- What to do -
Starting with the first line below, reproduce each line exactly until you have included the one bearing "cyan ellipse: (124, 108)".

- Exercise data -

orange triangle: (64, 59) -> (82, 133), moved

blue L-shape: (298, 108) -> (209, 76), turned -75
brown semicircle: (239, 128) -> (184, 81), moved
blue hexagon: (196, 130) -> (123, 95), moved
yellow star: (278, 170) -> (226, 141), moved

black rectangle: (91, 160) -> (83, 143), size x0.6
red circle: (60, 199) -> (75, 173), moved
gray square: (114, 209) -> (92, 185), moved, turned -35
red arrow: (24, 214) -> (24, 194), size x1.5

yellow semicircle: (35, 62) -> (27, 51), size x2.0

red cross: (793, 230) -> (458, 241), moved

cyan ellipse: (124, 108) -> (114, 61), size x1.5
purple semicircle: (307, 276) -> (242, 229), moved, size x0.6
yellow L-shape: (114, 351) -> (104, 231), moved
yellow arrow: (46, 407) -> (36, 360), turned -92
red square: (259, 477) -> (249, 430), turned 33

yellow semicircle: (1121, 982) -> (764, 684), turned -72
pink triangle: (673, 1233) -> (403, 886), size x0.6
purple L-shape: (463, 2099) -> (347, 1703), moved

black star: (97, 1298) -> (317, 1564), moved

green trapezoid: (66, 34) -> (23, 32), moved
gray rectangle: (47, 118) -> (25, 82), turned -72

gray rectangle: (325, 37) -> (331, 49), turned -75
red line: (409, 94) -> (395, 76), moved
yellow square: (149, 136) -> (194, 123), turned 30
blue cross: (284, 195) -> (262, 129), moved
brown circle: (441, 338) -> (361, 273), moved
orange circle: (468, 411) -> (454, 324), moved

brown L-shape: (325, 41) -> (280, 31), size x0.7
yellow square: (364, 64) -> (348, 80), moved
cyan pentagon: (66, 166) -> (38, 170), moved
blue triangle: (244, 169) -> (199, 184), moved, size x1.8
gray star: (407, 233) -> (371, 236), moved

- Written solution -
orange triangle: (64, 59) -> (82, 133), moved

blue L-shape: (298, 108) -> (209, 76), turned -75
brown semicircle: (239, 128) -> (184, 81), moved
blue hexagon: (196, 130) -> (123, 95), moved
yellow star: (278, 170) -> (226, 141), moved

black rectangle: (91, 160) -> (83, 143), size x0.6
red circle: (60, 199) -> (75, 173), moved
gray square: (114, 209) -> (92, 185), moved, turned -35
red arrow: (24, 214) -> (24, 194), size x1.5

yellow semicircle: (35, 62) -> (27, 51), size x2.0

red cross: (793, 230) -> (458, 241), moved

cyan ellipse: (124, 108) -> (114, 61), size x1.5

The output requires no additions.